*** Raw data ***

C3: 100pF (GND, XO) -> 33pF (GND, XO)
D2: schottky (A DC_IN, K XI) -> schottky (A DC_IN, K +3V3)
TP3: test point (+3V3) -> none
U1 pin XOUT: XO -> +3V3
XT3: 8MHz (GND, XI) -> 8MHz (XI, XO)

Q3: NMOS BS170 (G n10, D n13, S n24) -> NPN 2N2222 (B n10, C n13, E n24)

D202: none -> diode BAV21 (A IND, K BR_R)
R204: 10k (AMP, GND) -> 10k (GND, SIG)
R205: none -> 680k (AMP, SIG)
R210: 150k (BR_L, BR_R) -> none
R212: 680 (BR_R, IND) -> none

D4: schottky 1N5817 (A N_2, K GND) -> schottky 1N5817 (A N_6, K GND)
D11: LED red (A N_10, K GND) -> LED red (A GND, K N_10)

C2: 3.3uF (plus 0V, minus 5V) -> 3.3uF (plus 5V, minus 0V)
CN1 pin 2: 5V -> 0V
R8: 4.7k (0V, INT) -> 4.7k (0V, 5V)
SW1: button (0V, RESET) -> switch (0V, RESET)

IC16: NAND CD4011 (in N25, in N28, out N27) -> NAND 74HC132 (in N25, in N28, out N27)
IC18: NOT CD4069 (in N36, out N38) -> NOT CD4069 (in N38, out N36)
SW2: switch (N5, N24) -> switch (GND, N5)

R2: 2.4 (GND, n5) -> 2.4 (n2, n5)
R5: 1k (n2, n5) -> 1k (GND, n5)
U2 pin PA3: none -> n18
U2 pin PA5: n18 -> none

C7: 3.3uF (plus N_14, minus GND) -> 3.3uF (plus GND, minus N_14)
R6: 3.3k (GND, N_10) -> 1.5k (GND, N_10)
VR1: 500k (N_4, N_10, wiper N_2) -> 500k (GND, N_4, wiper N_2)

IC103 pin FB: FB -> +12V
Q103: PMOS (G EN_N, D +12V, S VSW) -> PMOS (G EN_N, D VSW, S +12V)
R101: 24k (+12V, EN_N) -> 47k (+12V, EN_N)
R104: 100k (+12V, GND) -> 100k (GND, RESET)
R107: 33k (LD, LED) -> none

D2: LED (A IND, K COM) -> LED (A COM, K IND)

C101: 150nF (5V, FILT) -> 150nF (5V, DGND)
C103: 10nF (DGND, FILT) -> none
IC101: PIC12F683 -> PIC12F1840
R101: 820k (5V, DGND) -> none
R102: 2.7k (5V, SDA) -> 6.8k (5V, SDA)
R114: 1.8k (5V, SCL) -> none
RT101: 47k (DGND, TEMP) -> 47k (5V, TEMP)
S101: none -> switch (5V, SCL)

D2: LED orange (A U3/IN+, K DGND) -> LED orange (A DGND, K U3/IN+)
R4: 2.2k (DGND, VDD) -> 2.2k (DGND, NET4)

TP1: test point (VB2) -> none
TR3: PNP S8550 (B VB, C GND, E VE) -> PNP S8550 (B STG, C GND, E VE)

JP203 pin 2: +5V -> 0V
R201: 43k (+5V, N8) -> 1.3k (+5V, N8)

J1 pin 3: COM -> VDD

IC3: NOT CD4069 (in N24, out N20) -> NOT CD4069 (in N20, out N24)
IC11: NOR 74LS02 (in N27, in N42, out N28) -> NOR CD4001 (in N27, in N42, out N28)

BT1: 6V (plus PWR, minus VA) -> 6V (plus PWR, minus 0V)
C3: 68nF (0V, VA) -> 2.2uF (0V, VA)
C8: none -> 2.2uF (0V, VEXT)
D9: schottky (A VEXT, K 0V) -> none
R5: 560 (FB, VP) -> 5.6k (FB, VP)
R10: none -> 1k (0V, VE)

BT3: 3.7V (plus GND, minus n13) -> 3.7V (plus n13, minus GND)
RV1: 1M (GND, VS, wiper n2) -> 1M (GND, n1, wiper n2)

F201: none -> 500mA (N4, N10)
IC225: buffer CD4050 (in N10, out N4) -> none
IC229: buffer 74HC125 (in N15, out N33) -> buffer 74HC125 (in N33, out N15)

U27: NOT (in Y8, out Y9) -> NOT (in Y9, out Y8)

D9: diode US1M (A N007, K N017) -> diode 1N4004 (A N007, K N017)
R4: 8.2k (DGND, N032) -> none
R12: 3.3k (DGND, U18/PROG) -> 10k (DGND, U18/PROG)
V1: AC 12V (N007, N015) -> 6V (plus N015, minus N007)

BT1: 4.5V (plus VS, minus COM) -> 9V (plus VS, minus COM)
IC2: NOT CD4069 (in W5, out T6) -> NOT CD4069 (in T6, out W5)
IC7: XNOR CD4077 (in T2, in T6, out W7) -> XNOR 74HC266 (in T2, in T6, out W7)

***

**Exercise goal:** Exactly as written above, copy out all the records.

**Solution to this task:**
C3: 100pF (GND, XO) -> 33pF (GND, XO)
D2: schottky (A DC_IN, K XI) -> schottky (A DC_IN, K +3V3)
TP3: test point (+3V3) -> none
U1 pin XOUT: XO -> +3V3
XT3: 8MHz (GND, XI) -> 8MHz (XI, XO)

Q3: NMOS BS170 (G n10, D n13, S n24) -> NPN 2N2222 (B n10, C n13, E n24)

D202: none -> diode BAV21 (A IND, K BR_R)
R204: 10k (AMP, GND) -> 10k (GND, SIG)
R205: none -> 680k (AMP, SIG)
R210: 150k (BR_L, BR_R) -> none
R212: 680 (BR_R, IND) -> none

D4: schottky 1N5817 (A N_2, K GND) -> schottky 1N5817 (A N_6, K GND)
D11: LED red (A N_10, K GND) -> LED red (A GND, K N_10)

C2: 3.3uF (plus 0V, minus 5V) -> 3.3uF (plus 5V, minus 0V)
CN1 pin 2: 5V -> 0V
R8: 4.7k (0V, INT) -> 4.7k (0V, 5V)
SW1: button (0V, RESET) -> switch (0V, RESET)

IC16: NAND CD4011 (in N25, in N28, out N27) -> NAND 74HC132 (in N25, in N28, out N27)
IC18: NOT CD4069 (in N36, out N38) -> NOT CD4069 (in N38, out N36)
SW2: switch (N5, N24) -> switch (GND, N5)

R2: 2.4 (GND, n5) -> 2.4 (n2, n5)
R5: 1k (n2, n5) -> 1k (GND, n5)
U2 pin PA3: none -> n18
U2 pin PA5: n18 -> none

C7: 3.3uF (plus N_14, minus GND) -> 3.3uF (plus GND, minus N_14)
R6: 3.3k (GND, N_10) -> 1.5k (GND, N_10)
VR1: 500k (N_4, N_10, wiper N_2) -> 500k (GND, N_4, wiper N_2)

IC103 pin FB: FB -> +12V
Q103: PMOS (G EN_N, D +12V, S VSW) -> PMOS (G EN_N, D VSW, S +12V)
R101: 24k (+12V, EN_N) -> 47k (+12V, EN_N)
R104: 100k (+12V, GND) -> 100k (GND, RESET)
R107: 33k (LD, LED) -> none

D2: LED (A IND, K COM) -> LED (A COM, K IND)

C101: 150nF (5V, FILT) -> 150nF (5V, DGND)
C103: 10nF (DGND, FILT) -> none
IC101: PIC12F683 -> PIC12F1840
R101: 820k (5V, DGND) -> none
R102: 2.7k (5V, SDA) -> 6.8k (5V, SDA)
R114: 1.8k (5V, SCL) -> none
RT101: 47k (DGND, TEMP) -> 47k (5V, TEMP)
S101: none -> switch (5V, SCL)

D2: LED orange (A U3/IN+, K DGND) -> LED orange (A DGND, K U3/IN+)
R4: 2.2k (DGND, VDD) -> 2.2k (DGND, NET4)

TP1: test point (VB2) -> none
TR3: PNP S8550 (B VB, C GND, E VE) -> PNP S8550 (B STG, C GND, E VE)

JP203 pin 2: +5V -> 0V
R201: 43k (+5V, N8) -> 1.3k (+5V, N8)

J1 pin 3: COM -> VDD

IC3: NOT CD4069 (in N24, out N20) -> NOT CD4069 (in N20, out N24)
IC11: NOR 74LS02 (in N27, in N42, out N28) -> NOR CD4001 (in N27, in N42, out N28)

BT1: 6V (plus PWR, minus VA) -> 6V (plus PWR, minus 0V)
C3: 68nF (0V, VA) -> 2.2uF (0V, VA)
C8: none -> 2.2uF (0V, VEXT)
D9: schottky (A VEXT, K 0V) -> none
R5: 560 (FB, VP) -> 5.6k (FB, VP)
R10: none -> 1k (0V, VE)

BT3: 3.7V (plus GND, minus n13) -> 3.7V (plus n13, minus GND)
RV1: 1M (GND, VS, wiper n2) -> 1M (GND, n1, wiper n2)

F201: none -> 500mA (N4, N10)
IC225: buffer CD4050 (in N10, out N4) -> none
IC229: buffer 74HC125 (in N15, out N33) -> buffer 74HC125 (in N33, out N15)

U27: NOT (in Y8, out Y9) -> NOT (in Y9, out Y8)

D9: diode US1M (A N007, K N017) -> diode 1N4004 (A N007, K N017)
R4: 8.2k (DGND, N032) -> none
R12: 3.3k (DGND, U18/PROG) -> 10k (DGND, U18/PROG)
V1: AC 12V (N007, N015) -> 6V (plus N015, minus N007)

BT1: 4.5V (plus VS, minus COM) -> 9V (plus VS, minus COM)
IC2: NOT CD4069 (in W5, out T6) -> NOT CD4069 (in T6, out W5)
IC7: XNOR CD4077 (in T2, in T6, out W7) -> XNOR 74HC266 (in T2, in T6, out W7)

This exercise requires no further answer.